DATA FOR REVIEW: Begin
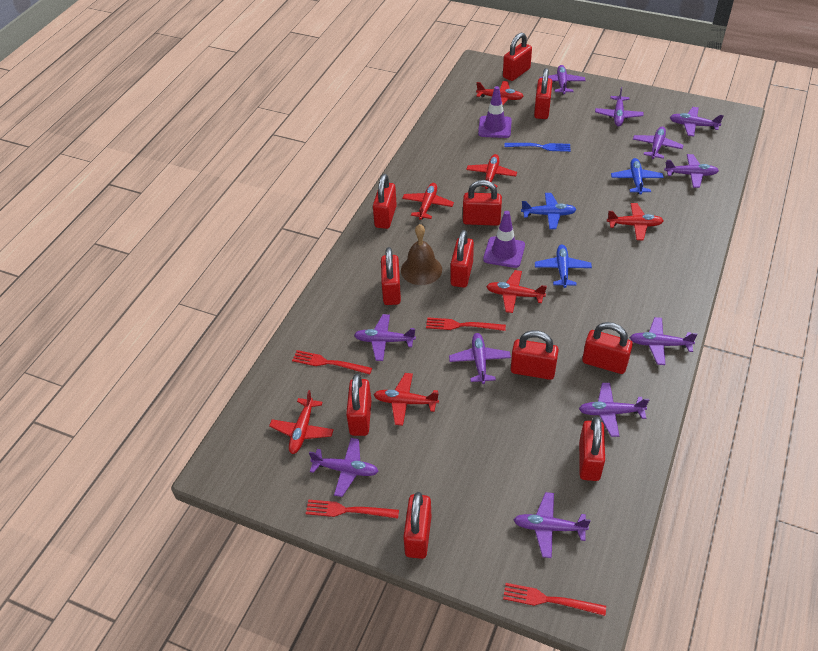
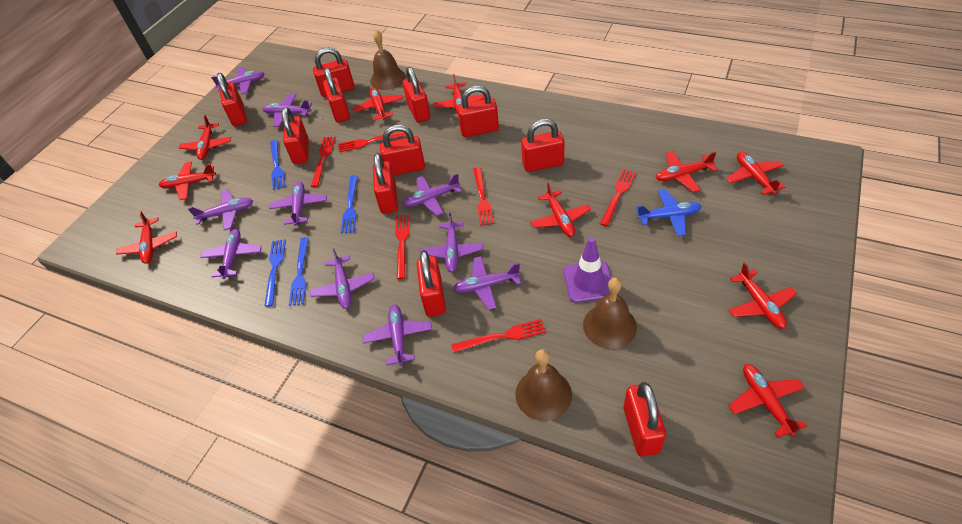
blue fork: [505,143,570,152] = 1 -> [264,239,286,307] [270,140,286,190] [289,237,309,306] [341,175,358,233] = 4
blue plane: [521,193,577,229] [535,245,592,288] [611,158,664,195] = 3 -> [636,189,702,236] = 1
brown bell: [401,224,442,285] = 1 -> [370,30,406,90] [515,349,572,421] [583,278,637,349] = 3
purple plane: [309,438,379,497] [354,314,416,361] [449,333,511,384] [514,492,590,558] [540,65,586,95] [579,383,649,437] [595,87,643,127] [630,317,698,365] [633,127,683,159] [664,154,719,188] [670,107,724,137] = 11 -> [188,189,253,230] [200,229,262,279] [211,67,265,95] [262,94,312,127] [269,181,327,226] [310,248,375,309] [363,305,432,366] [403,174,462,216] [420,212,484,272] [453,256,521,310] = 10
purple traffic cone: [478,86,512,138] [483,211,525,268] = 2 -> [563,237,612,303] = 1
red fork: [292,350,372,375] [306,500,399,519] [426,317,506,331] [503,583,606,616] = 4 -> [311,137,336,187] [338,132,407,152] [395,215,410,279] [451,319,546,353] [473,167,494,226] [600,169,636,227] = 6
red plane: [269,390,334,454] [374,373,439,426] [402,183,454,220] [466,154,517,189] [476,81,524,105] [486,270,547,313] [607,203,664,240] = 7 -> [116,211,177,264] [159,162,216,200] [179,115,231,160] [353,88,403,121] [433,74,485,114] [530,182,591,237] [656,151,717,192] [726,152,785,195] [729,262,797,329] [729,364,807,438] = 10

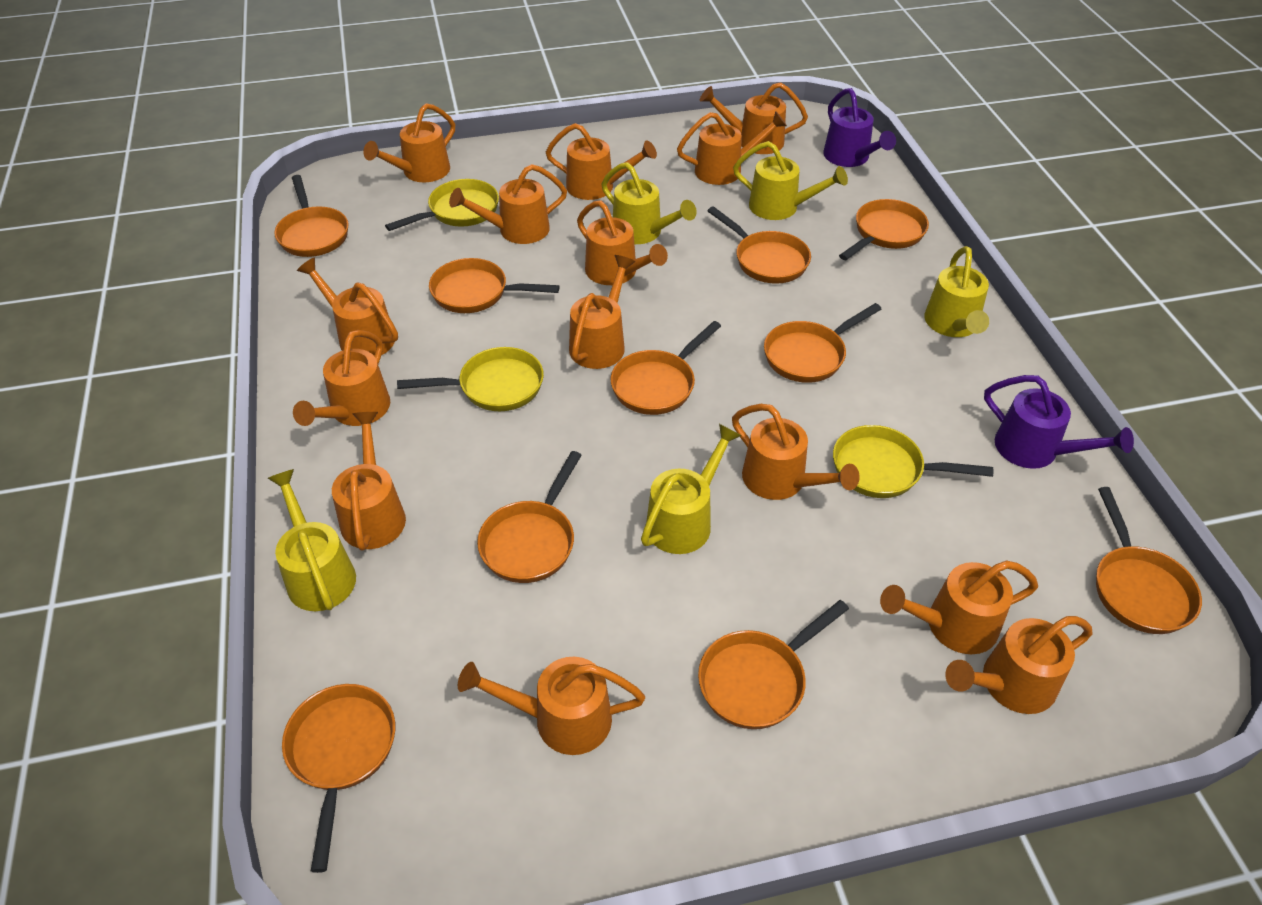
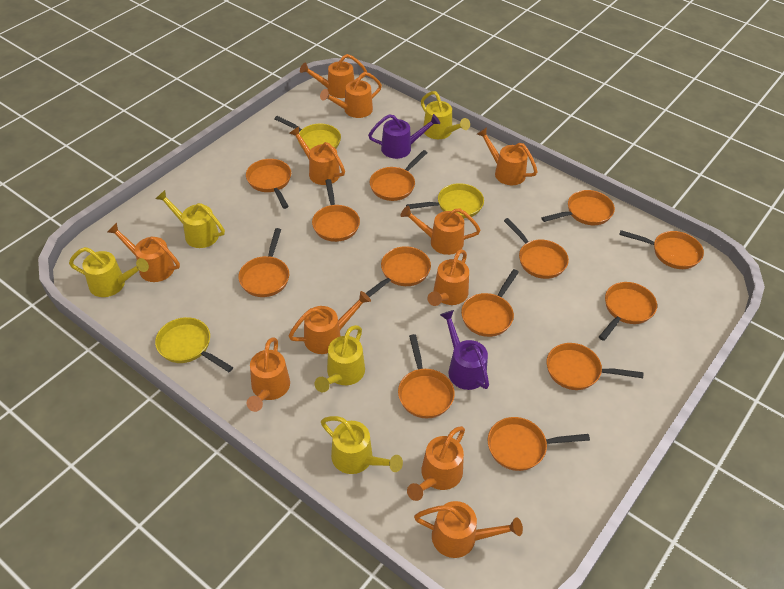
orange pan: [274,175,349,257] [282,684,395,873] [429,258,560,313] [477,451,582,583] [611,321,721,415] [698,600,849,729] [708,206,811,284] [764,303,881,383] [839,199,929,260] [1096,487,1202,634] = 10 -> [238,228,289,297] [246,159,291,209] [312,179,360,242] [365,246,431,297] [370,150,427,201] [398,334,455,418] [461,269,519,337] [488,417,590,471] [504,218,569,279] [541,190,615,225] [547,343,643,390] [599,282,657,341] [620,230,704,269] = 13
orange watering can: [293,330,390,426] [297,257,398,356] [332,412,406,551] [363,103,455,182] [449,164,567,244] [458,657,645,755] [546,123,657,200] [569,255,635,369] [577,200,668,285] [677,111,787,185] [700,82,808,154] [732,404,860,500] [880,560,1038,654] [945,616,1093,714] = 14 -> [107,223,180,282] [247,338,290,412] [289,127,345,185] [289,291,371,354] [300,54,367,98] [320,72,382,118] [401,206,481,255] [407,426,465,501] [414,501,523,558] [428,249,469,306] [477,127,538,185] = 11

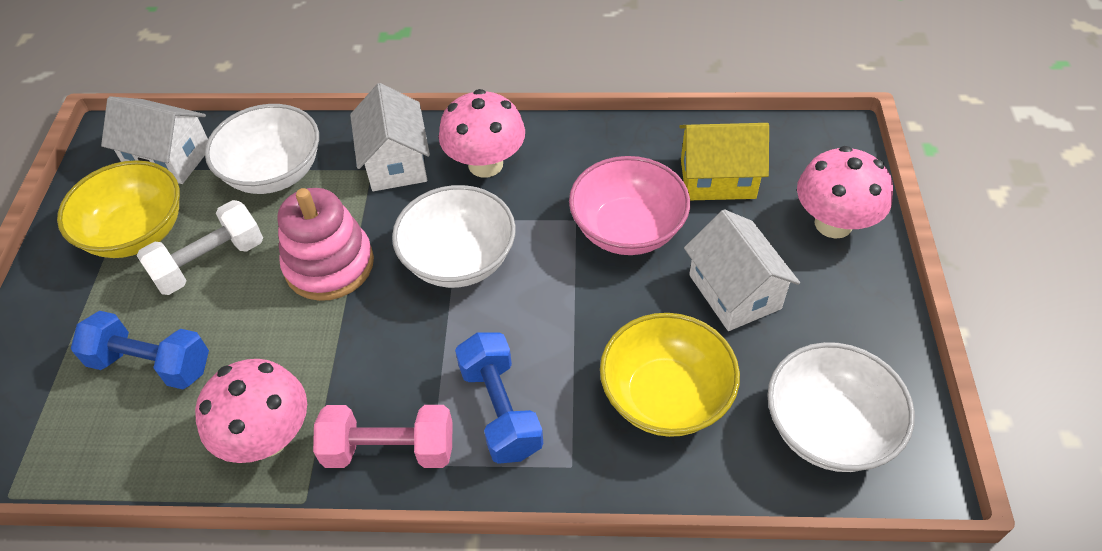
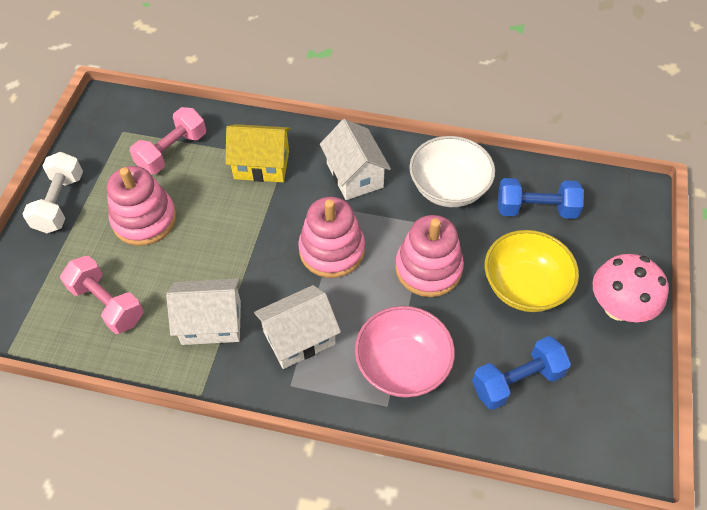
pink dumbbell: [313,405,452,468] = 1 -> [60,256,144,334] [130,107,206,174] = 2
pink mushroom: [195,359,307,463] [439,89,525,178] [797,146,893,239] = 3 -> [592,254,669,322] = 1
pink stacking toy: [277,188,374,301] = 1 -> [107,166,177,246] [298,197,365,278] [395,215,464,297] = 3
white bowl: [205,104,319,194] [392,185,516,288] [767,342,915,472] = 3 -> [409,136,495,207] = 1
yellow bowl: [57,160,180,258] [600,313,740,437] = 2 -> [485,230,579,312] = 1

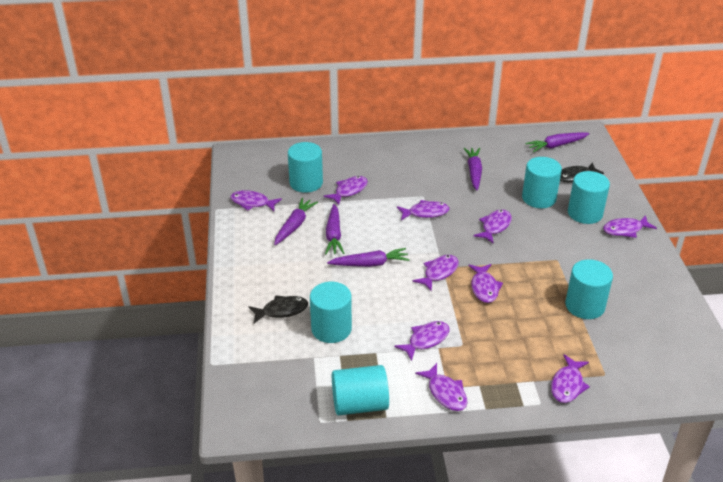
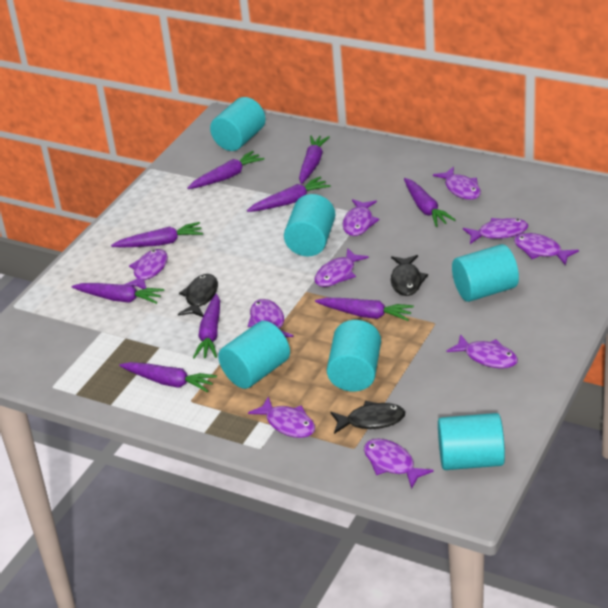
black fish: [248,295,308,323] [560,162,604,182] = 2 -> [178,274,218,317] [330,401,405,434] [391,255,428,296] = 3
purple carrot: [274,198,318,245] [325,204,344,254] [327,248,410,267] [464,148,482,190] [525,132,590,152] = 5 -> [72,283,164,304] [111,222,203,248] [119,362,217,392] [187,151,264,189] [193,293,220,359] [247,176,331,212] [299,135,330,184] [315,298,414,321] [404,178,455,227] = 9

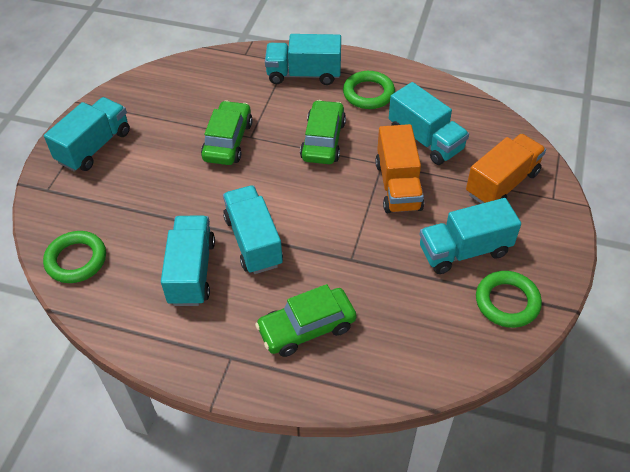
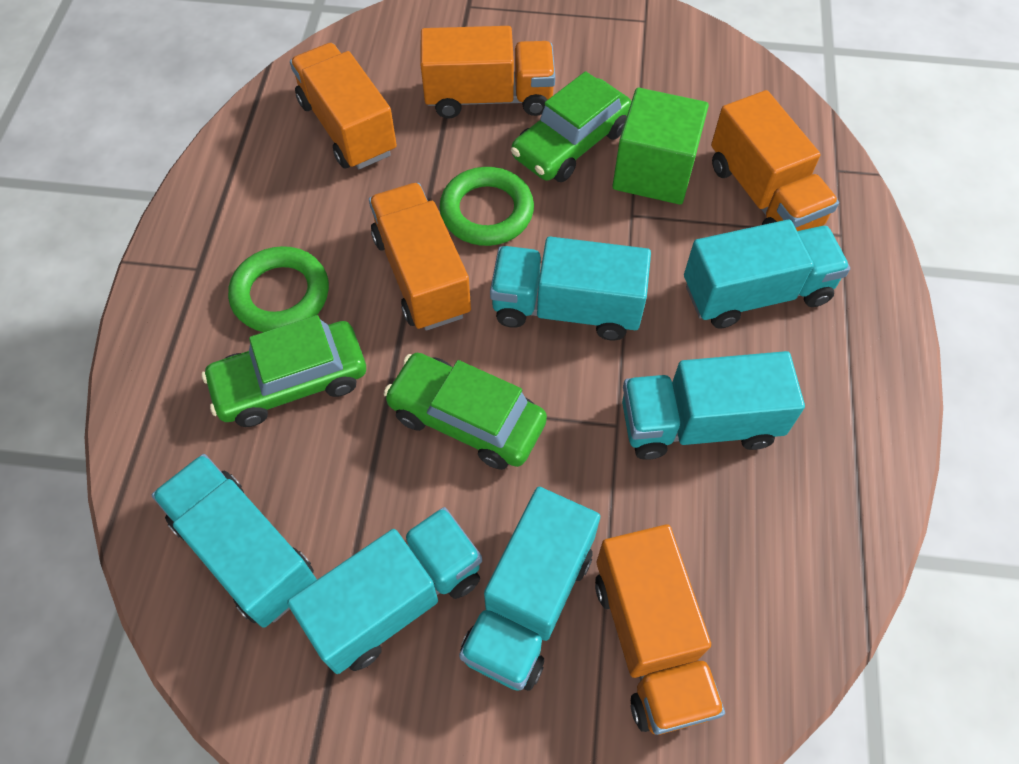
green cube: none = 0 -> [612,88,709,205] = 1
green ring: [43,231,106,283] [343,71,395,109] [476,271,542,328] = 3 -> [228,246,329,332] [439,167,534,246] = 2
orange truck: [375,124,424,213] [466,134,546,204] = 2 -> [290,43,397,169] [369,183,471,331] [420,26,555,118] [595,524,725,735] [711,90,839,231] = 5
DATA FOR REVIEW: End
■ REQUIRED ACTION ■
Work through the entries, filtering for the string "fork", and copy each line that holds it.

■ OUTPUT FOR THIS EXERCISE ■
blue fork: [505,143,570,152] = 1 -> [264,239,286,307] [270,140,286,190] [289,237,309,306] [341,175,358,233] = 4
red fork: [292,350,372,375] [306,500,399,519] [426,317,506,331] [503,583,606,616] = 4 -> [311,137,336,187] [338,132,407,152] [395,215,410,279] [451,319,546,353] [473,167,494,226] [600,169,636,227] = 6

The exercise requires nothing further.